*** Opening TASK DATA ***

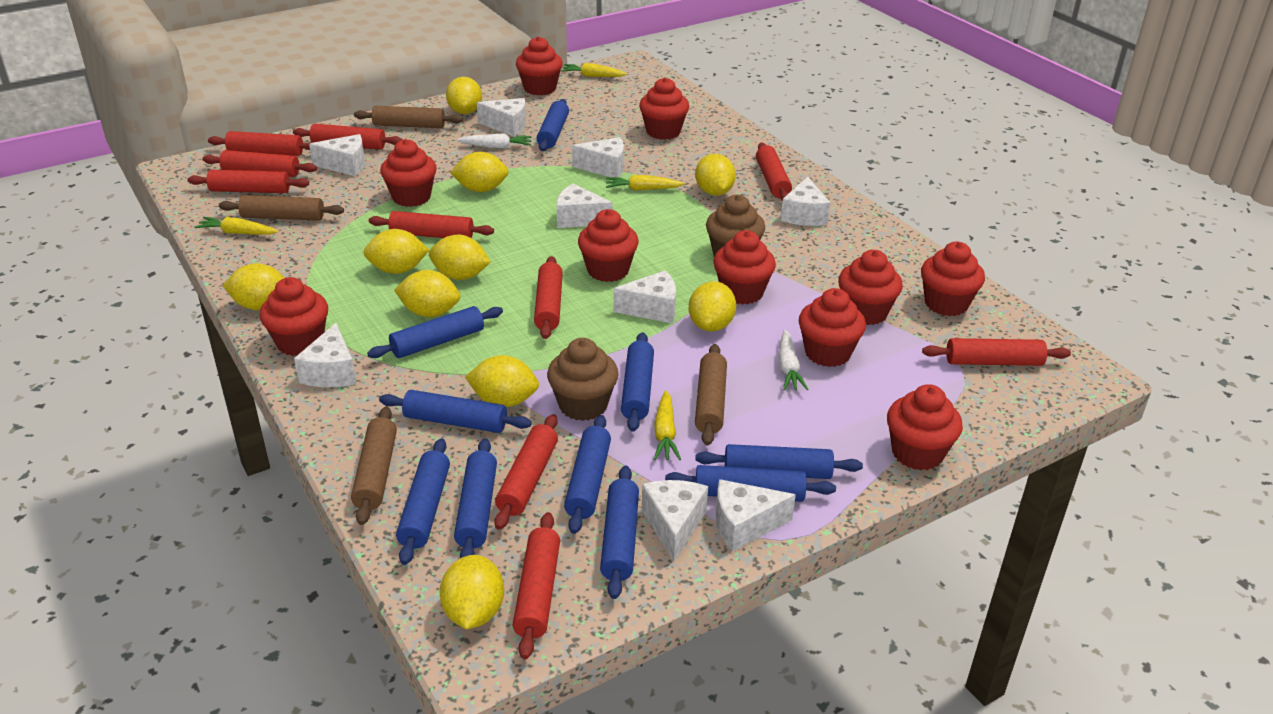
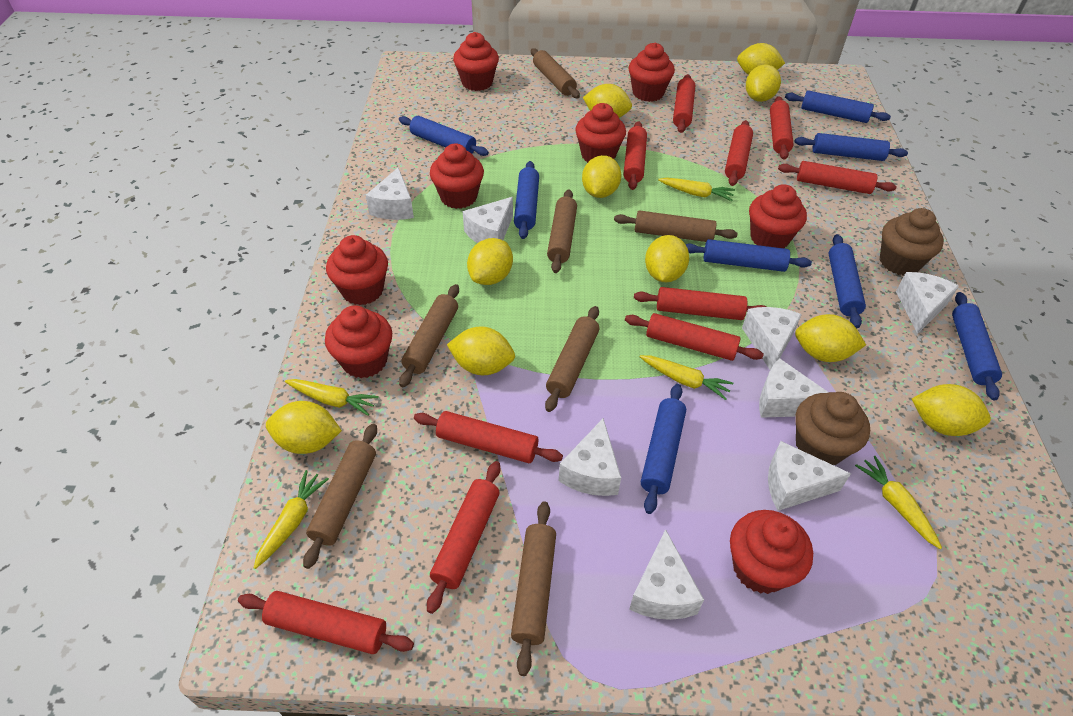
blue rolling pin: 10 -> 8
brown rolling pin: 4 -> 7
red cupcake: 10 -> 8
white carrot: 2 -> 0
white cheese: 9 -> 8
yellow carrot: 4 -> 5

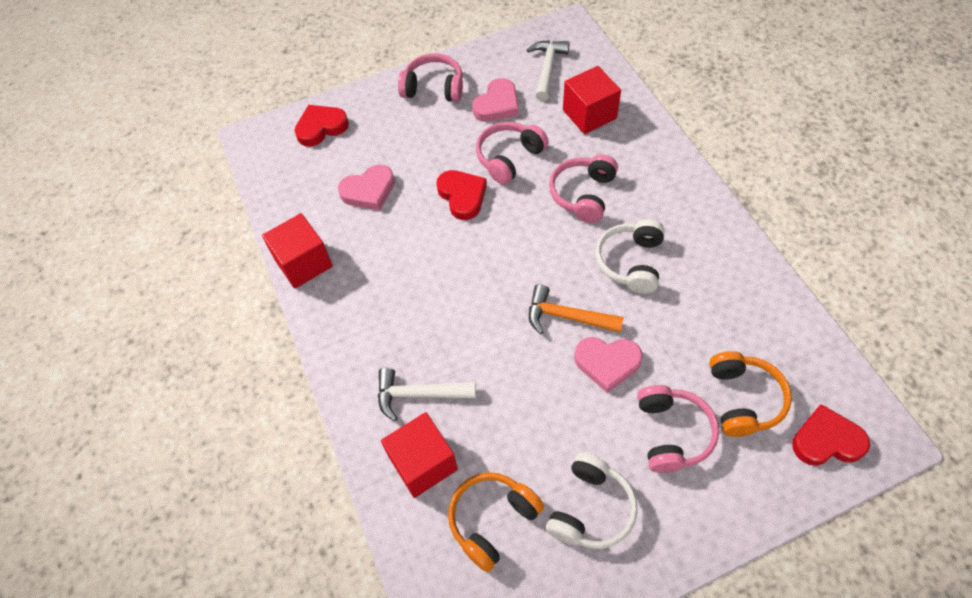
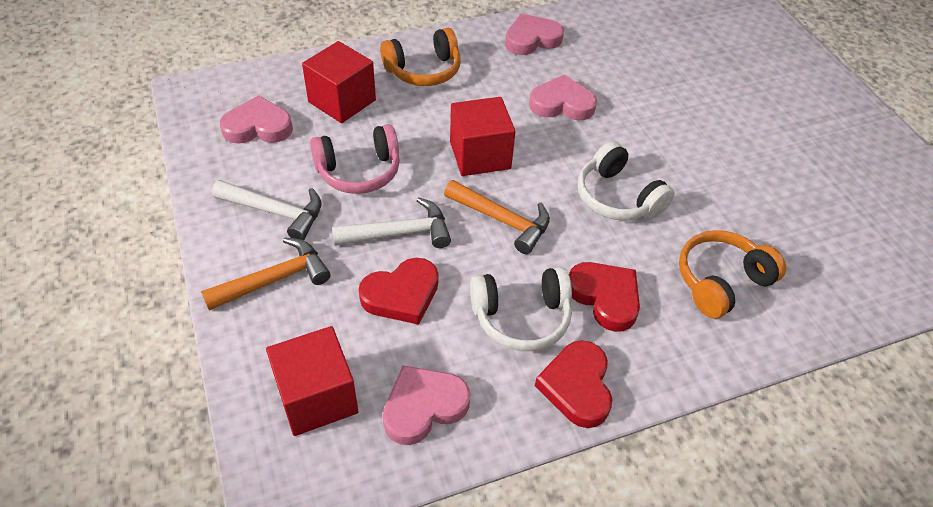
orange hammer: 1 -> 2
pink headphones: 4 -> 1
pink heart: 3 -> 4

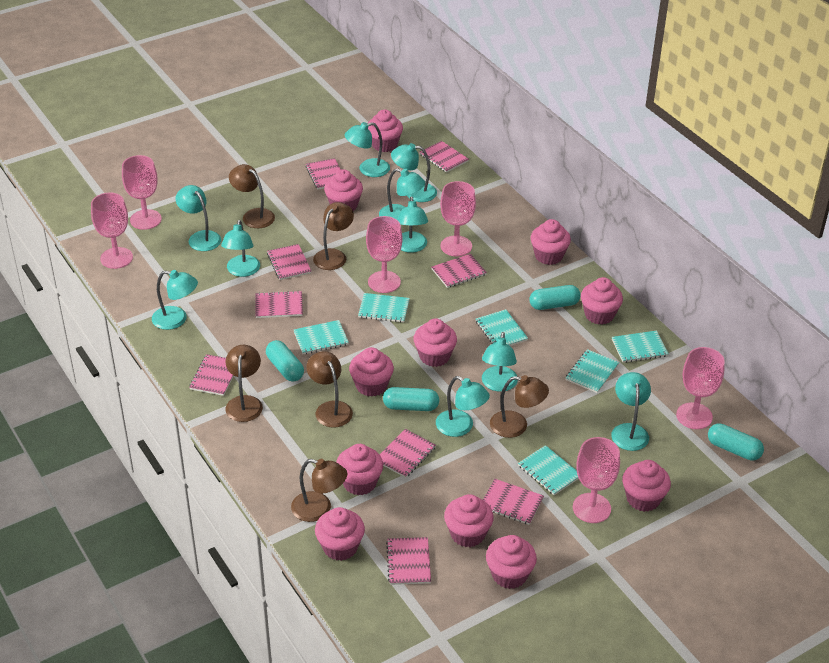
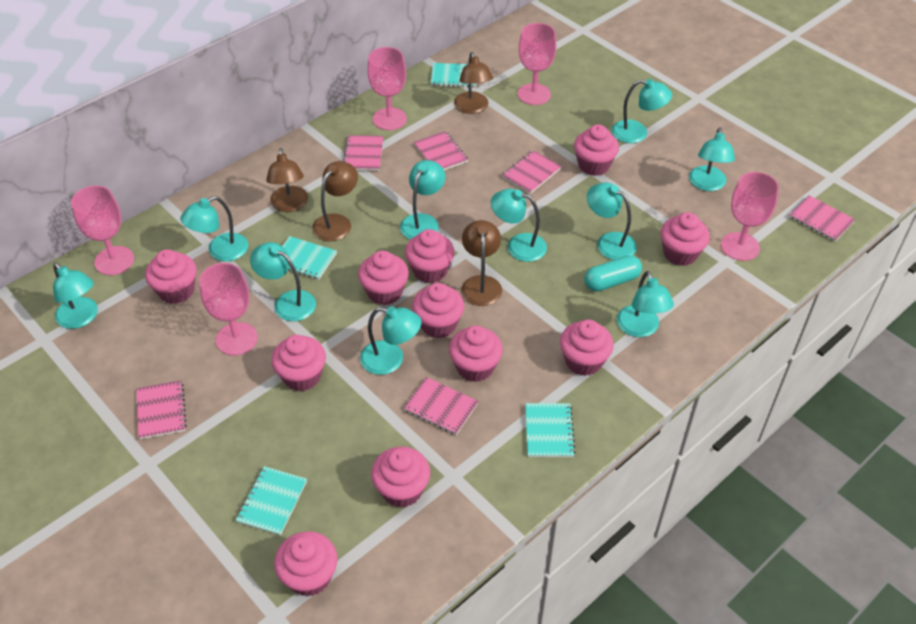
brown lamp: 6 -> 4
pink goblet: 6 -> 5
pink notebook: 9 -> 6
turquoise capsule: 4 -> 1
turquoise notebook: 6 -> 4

*** Closing TASK DATA ***
*** Opening TASK DATA ***

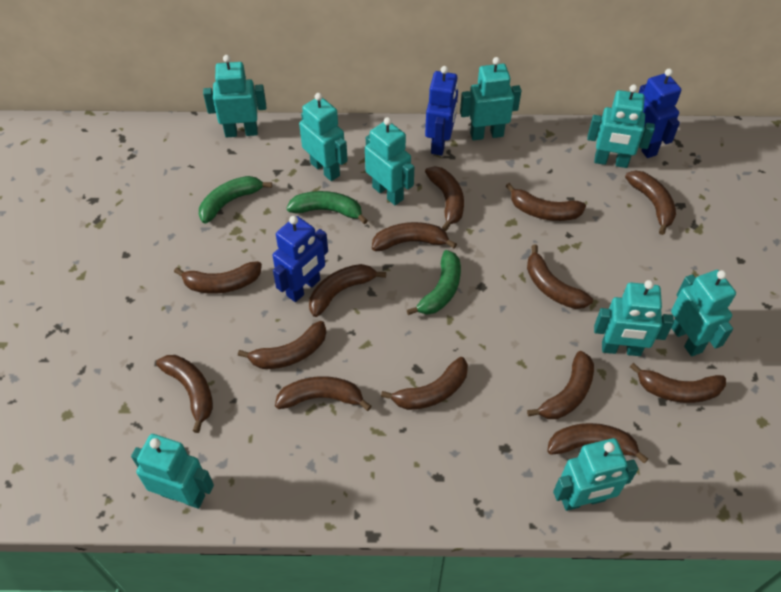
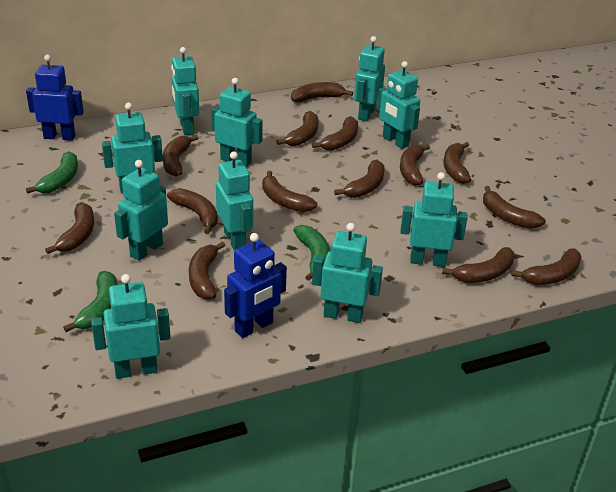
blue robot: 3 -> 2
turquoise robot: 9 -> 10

*** Closing TASK DATA ***

Using the data above, retype exactly and only the lines from the one containing "red cupcake: 10 -> 8" up to and including the one containing "turquoise notebook: 6 -> 4", with no pictures carried over.

ANSWER TO THIS TASK =>
red cupcake: 10 -> 8
white carrot: 2 -> 0
white cheese: 9 -> 8
yellow carrot: 4 -> 5

orange hammer: 1 -> 2
pink headphones: 4 -> 1
pink heart: 3 -> 4

brown lamp: 6 -> 4
pink goblet: 6 -> 5
pink notebook: 9 -> 6
turquoise capsule: 4 -> 1
turquoise notebook: 6 -> 4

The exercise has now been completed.